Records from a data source
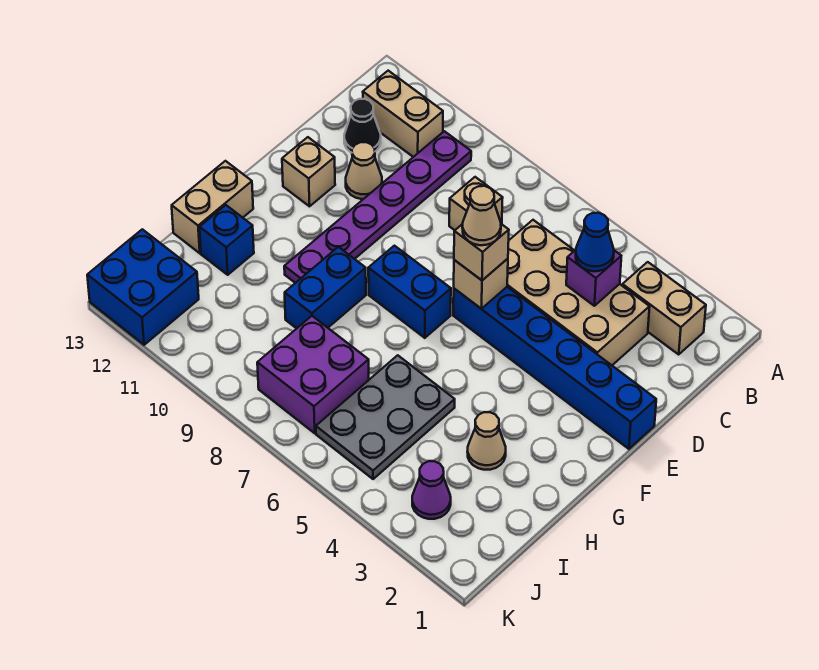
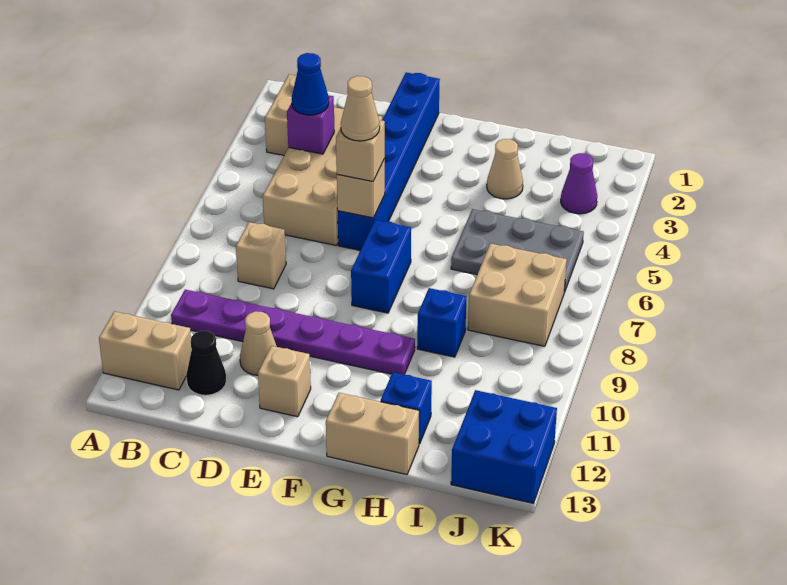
tan brick B11:B12 level 1 -> tan brick A12:B12 level 1
blue brick G9:H9 level 1 -> blue brick H9 level 1
purple brick I7:J8 level 1 -> tan brick I7:J8 level 1

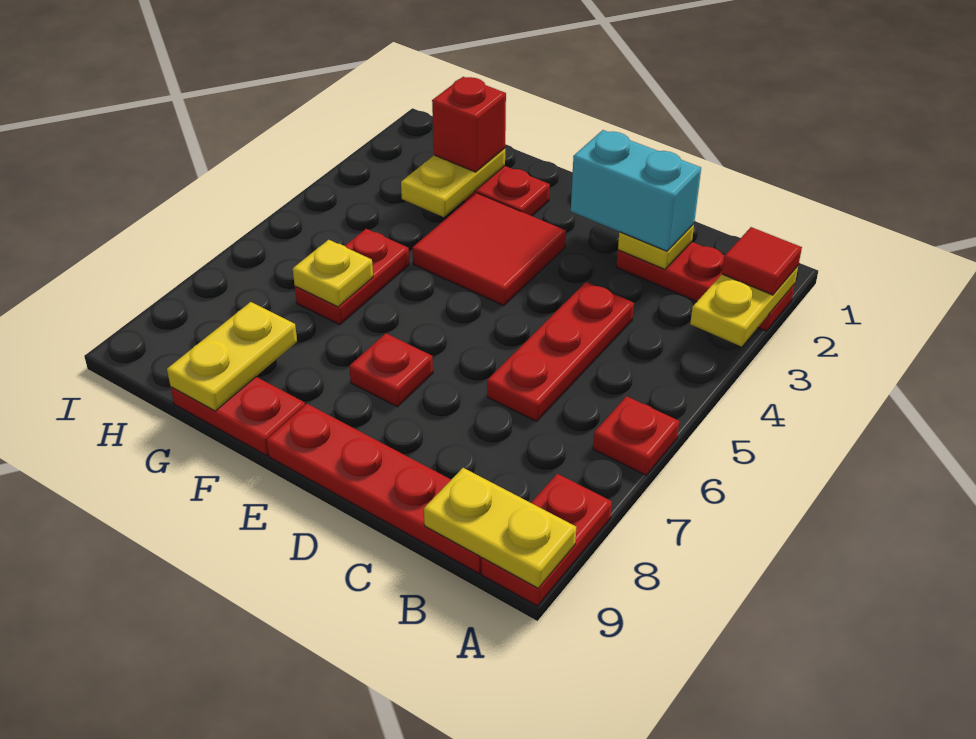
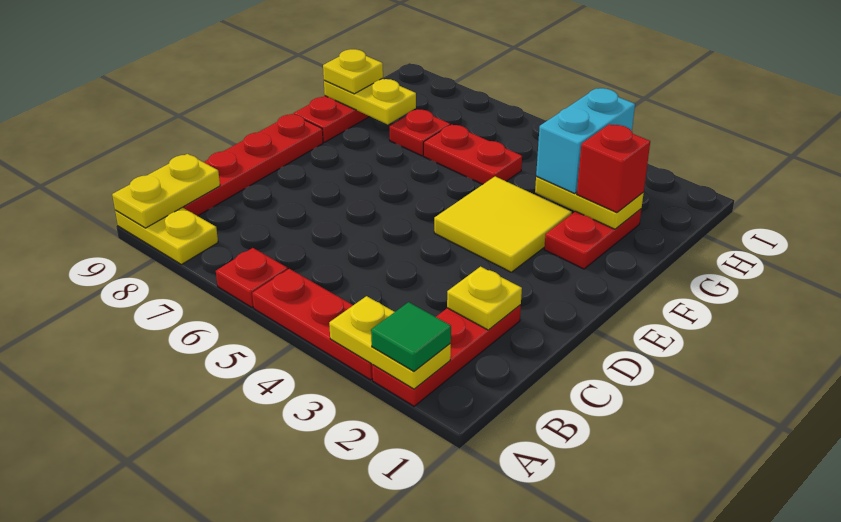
red tile A2 level 3 -> green tile A2 level 3
red plate A8:A9 level 1 -> yellow plate A8:A9 level 1
cyan brick C2:D2 level 3 -> cyan brick G3:H3 level 3
red plate C4:C6 level 1 -> red plate A3:A5 level 1
red tile E3:F4 level 1 -> yellow tile E3:F4 level 1
red plate E7 level 1 -> red plate G7 level 1
yellow plate G6 level 2 -> yellow plate G9 level 3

**TASK GOAL**
Write out the data above exactly, minus any images.

**OUTPUT**
tan brick B11:B12 level 1 -> tan brick A12:B12 level 1
blue brick G9:H9 level 1 -> blue brick H9 level 1
purple brick I7:J8 level 1 -> tan brick I7:J8 level 1

red tile A2 level 3 -> green tile A2 level 3
red plate A8:A9 level 1 -> yellow plate A8:A9 level 1
cyan brick C2:D2 level 3 -> cyan brick G3:H3 level 3
red plate C4:C6 level 1 -> red plate A3:A5 level 1
red tile E3:F4 level 1 -> yellow tile E3:F4 level 1
red plate E7 level 1 -> red plate G7 level 1
yellow plate G6 level 2 -> yellow plate G9 level 3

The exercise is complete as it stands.